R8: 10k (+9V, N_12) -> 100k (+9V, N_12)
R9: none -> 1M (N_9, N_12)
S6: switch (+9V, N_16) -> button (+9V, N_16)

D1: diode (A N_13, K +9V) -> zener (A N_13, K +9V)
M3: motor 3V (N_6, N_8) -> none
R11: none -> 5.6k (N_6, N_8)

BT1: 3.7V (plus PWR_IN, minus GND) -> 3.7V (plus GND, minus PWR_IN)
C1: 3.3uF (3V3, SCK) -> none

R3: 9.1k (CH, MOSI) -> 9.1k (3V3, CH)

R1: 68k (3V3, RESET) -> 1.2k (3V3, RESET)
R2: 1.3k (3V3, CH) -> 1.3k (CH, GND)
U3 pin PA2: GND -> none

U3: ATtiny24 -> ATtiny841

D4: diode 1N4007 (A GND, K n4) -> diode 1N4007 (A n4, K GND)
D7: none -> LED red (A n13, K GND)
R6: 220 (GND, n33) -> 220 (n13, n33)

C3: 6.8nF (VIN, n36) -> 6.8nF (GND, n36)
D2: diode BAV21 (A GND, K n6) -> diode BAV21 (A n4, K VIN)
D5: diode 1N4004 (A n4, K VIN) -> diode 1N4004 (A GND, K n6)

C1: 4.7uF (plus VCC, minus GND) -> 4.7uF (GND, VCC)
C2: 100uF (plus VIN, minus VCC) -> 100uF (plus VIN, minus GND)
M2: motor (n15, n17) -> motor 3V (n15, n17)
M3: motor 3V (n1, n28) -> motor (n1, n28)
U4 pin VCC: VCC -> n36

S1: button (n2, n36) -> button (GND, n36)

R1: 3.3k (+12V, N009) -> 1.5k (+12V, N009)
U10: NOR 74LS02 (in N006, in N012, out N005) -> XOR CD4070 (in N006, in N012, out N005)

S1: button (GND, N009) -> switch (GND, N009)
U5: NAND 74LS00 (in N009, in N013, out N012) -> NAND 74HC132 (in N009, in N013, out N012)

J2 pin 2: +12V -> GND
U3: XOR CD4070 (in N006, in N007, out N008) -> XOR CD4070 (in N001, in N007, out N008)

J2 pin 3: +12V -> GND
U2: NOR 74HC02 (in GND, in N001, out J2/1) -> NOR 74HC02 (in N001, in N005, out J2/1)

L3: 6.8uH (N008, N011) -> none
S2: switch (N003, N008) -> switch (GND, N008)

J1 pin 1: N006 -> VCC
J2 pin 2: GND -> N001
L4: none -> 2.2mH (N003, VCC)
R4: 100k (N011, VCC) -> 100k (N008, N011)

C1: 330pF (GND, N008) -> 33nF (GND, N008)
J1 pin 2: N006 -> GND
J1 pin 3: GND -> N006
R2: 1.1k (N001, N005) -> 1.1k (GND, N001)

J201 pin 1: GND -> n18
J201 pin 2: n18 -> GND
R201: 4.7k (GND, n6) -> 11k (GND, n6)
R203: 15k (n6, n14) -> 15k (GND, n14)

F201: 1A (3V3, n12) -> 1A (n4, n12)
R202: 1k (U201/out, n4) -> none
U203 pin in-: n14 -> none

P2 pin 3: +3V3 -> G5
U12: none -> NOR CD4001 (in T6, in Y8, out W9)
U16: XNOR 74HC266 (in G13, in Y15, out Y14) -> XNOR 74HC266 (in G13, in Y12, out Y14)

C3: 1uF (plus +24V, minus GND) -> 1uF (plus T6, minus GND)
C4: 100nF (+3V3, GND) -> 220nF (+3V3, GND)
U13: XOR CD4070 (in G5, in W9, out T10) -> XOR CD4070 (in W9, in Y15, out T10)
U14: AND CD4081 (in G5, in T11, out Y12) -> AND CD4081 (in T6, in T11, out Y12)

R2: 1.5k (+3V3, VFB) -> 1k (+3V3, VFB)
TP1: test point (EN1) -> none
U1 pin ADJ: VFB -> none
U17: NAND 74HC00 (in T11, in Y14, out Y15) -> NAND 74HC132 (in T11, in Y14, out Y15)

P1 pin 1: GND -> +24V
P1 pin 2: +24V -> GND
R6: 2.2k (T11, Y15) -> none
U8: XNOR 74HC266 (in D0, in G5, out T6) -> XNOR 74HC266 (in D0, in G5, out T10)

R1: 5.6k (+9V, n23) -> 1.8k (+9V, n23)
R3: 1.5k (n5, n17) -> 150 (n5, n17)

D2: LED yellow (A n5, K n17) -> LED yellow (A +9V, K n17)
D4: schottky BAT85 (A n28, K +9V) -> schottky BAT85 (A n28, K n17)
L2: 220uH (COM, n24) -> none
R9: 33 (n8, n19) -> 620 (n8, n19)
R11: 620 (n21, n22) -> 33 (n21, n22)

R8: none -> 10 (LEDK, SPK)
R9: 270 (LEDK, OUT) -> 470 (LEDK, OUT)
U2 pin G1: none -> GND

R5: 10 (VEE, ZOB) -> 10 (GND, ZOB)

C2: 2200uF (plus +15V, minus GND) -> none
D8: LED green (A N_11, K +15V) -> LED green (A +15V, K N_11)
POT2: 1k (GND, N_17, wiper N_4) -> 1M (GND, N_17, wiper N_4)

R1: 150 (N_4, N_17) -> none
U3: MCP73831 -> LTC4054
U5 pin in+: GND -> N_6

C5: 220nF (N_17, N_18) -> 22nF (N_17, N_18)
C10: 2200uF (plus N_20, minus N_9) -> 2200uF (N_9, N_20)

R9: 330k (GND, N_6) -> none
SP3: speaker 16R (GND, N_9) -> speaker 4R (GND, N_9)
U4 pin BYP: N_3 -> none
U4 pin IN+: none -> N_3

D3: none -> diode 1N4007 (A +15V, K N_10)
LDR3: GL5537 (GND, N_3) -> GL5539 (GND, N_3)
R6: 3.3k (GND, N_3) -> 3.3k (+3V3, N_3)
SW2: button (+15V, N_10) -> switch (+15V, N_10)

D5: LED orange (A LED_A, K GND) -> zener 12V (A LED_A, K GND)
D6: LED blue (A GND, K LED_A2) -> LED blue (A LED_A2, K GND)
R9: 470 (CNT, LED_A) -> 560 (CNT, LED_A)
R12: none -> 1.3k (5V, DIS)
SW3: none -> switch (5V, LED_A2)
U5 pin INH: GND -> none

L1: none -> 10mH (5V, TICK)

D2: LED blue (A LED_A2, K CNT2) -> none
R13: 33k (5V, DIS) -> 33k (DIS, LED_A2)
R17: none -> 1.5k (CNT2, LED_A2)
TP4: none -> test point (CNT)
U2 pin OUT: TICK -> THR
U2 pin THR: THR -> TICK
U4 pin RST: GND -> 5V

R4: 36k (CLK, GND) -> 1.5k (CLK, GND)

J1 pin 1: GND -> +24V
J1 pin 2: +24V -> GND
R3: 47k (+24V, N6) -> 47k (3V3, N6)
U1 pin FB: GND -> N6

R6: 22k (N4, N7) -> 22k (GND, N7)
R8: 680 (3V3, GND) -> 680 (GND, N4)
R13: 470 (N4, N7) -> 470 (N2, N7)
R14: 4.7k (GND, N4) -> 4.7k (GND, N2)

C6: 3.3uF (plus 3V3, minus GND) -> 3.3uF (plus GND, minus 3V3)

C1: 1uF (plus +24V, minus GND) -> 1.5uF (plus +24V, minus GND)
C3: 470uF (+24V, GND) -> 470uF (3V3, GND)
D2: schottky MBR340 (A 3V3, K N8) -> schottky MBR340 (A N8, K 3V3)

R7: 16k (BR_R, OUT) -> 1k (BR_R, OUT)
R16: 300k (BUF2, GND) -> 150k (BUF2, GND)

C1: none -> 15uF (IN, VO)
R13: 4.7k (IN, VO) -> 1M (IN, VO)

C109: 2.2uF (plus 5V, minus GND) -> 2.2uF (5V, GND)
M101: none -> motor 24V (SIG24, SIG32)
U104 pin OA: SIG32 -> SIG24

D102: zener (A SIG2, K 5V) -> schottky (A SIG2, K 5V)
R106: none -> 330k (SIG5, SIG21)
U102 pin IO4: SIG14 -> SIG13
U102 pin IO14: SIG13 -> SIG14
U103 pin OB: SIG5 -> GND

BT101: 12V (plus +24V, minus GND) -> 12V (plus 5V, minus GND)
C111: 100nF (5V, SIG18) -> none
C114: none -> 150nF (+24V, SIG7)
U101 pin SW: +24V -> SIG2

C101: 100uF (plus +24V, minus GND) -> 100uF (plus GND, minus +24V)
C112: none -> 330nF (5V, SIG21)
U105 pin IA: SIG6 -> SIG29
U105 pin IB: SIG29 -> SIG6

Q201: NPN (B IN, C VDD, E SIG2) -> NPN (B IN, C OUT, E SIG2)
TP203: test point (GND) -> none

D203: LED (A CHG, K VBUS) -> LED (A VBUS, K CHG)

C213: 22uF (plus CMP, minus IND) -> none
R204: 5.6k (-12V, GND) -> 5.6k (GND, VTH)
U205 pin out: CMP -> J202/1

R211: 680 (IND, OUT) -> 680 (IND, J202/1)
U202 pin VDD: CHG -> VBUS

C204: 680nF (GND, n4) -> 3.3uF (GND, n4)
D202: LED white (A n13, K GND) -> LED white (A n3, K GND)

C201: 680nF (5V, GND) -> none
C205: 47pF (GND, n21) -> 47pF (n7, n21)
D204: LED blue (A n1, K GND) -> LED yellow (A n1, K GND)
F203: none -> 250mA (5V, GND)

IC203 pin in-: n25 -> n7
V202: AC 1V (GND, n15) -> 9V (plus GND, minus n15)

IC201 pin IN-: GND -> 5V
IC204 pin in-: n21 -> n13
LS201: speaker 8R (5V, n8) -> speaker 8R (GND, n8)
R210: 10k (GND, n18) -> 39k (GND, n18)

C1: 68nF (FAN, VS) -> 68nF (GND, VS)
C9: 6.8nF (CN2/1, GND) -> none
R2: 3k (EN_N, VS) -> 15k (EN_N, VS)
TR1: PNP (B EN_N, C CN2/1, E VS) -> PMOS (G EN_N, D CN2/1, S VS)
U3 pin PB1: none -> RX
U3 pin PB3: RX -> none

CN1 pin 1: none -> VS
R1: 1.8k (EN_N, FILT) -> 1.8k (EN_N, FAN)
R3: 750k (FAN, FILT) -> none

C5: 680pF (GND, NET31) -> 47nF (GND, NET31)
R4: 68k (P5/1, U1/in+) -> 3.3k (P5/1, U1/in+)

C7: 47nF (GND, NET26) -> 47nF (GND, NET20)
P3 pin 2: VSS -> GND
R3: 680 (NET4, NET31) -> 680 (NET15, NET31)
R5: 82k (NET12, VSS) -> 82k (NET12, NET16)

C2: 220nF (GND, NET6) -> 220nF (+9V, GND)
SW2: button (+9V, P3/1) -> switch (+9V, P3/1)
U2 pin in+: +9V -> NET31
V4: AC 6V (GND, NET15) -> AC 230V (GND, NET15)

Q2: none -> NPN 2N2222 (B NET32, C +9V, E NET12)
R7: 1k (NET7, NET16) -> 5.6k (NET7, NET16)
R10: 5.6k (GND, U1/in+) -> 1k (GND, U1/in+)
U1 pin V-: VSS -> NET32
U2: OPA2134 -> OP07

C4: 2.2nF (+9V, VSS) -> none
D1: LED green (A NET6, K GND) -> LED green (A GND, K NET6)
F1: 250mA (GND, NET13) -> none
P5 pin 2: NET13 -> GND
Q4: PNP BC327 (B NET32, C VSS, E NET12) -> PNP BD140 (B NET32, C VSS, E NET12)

> [Problem description] Reproduce, exactly as they stand in the data above, the lines from the one that holds "U4 pin RST: GND -> 5V" to the one that holds "IC203 pin in-: n25 -> n7", inclusive.

> [Response area]
U4 pin RST: GND -> 5V

R4: 36k (CLK, GND) -> 1.5k (CLK, GND)

J1 pin 1: GND -> +24V
J1 pin 2: +24V -> GND
R3: 47k (+24V, N6) -> 47k (3V3, N6)
U1 pin FB: GND -> N6

R6: 22k (N4, N7) -> 22k (GND, N7)
R8: 680 (3V3, GND) -> 680 (GND, N4)
R13: 470 (N4, N7) -> 470 (N2, N7)
R14: 4.7k (GND, N4) -> 4.7k (GND, N2)

C6: 3.3uF (plus 3V3, minus GND) -> 3.3uF (plus GND, minus 3V3)

C1: 1uF (plus +24V, minus GND) -> 1.5uF (plus +24V, minus GND)
C3: 470uF (+24V, GND) -> 470uF (3V3, GND)
D2: schottky MBR340 (A 3V3, K N8) -> schottky MBR340 (A N8, K 3V3)

R7: 16k (BR_R, OUT) -> 1k (BR_R, OUT)
R16: 300k (BUF2, GND) -> 150k (BUF2, GND)

C1: none -> 15uF (IN, VO)
R13: 4.7k (IN, VO) -> 1M (IN, VO)

C109: 2.2uF (plus 5V, minus GND) -> 2.2uF (5V, GND)
M101: none -> motor 24V (SIG24, SIG32)
U104 pin OA: SIG32 -> SIG24

D102: zener (A SIG2, K 5V) -> schottky (A SIG2, K 5V)
R106: none -> 330k (SIG5, SIG21)
U102 pin IO4: SIG14 -> SIG13
U102 pin IO14: SIG13 -> SIG14
U103 pin OB: SIG5 -> GND

BT101: 12V (plus +24V, minus GND) -> 12V (plus 5V, minus GND)
C111: 100nF (5V, SIG18) -> none
C114: none -> 150nF (+24V, SIG7)
U101 pin SW: +24V -> SIG2

C101: 100uF (plus +24V, minus GND) -> 100uF (plus GND, minus +24V)
C112: none -> 330nF (5V, SIG21)
U105 pin IA: SIG6 -> SIG29
U105 pin IB: SIG29 -> SIG6

Q201: NPN (B IN, C VDD, E SIG2) -> NPN (B IN, C OUT, E SIG2)
TP203: test point (GND) -> none

D203: LED (A CHG, K VBUS) -> LED (A VBUS, K CHG)

C213: 22uF (plus CMP, minus IND) -> none
R204: 5.6k (-12V, GND) -> 5.6k (GND, VTH)
U205 pin out: CMP -> J202/1

R211: 680 (IND, OUT) -> 680 (IND, J202/1)
U202 pin VDD: CHG -> VBUS

C204: 680nF (GND, n4) -> 3.3uF (GND, n4)
D202: LED white (A n13, K GND) -> LED white (A n3, K GND)

C201: 680nF (5V, GND) -> none
C205: 47pF (GND, n21) -> 47pF (n7, n21)
D204: LED blue (A n1, K GND) -> LED yellow (A n1, K GND)
F203: none -> 250mA (5V, GND)

IC203 pin in-: n25 -> n7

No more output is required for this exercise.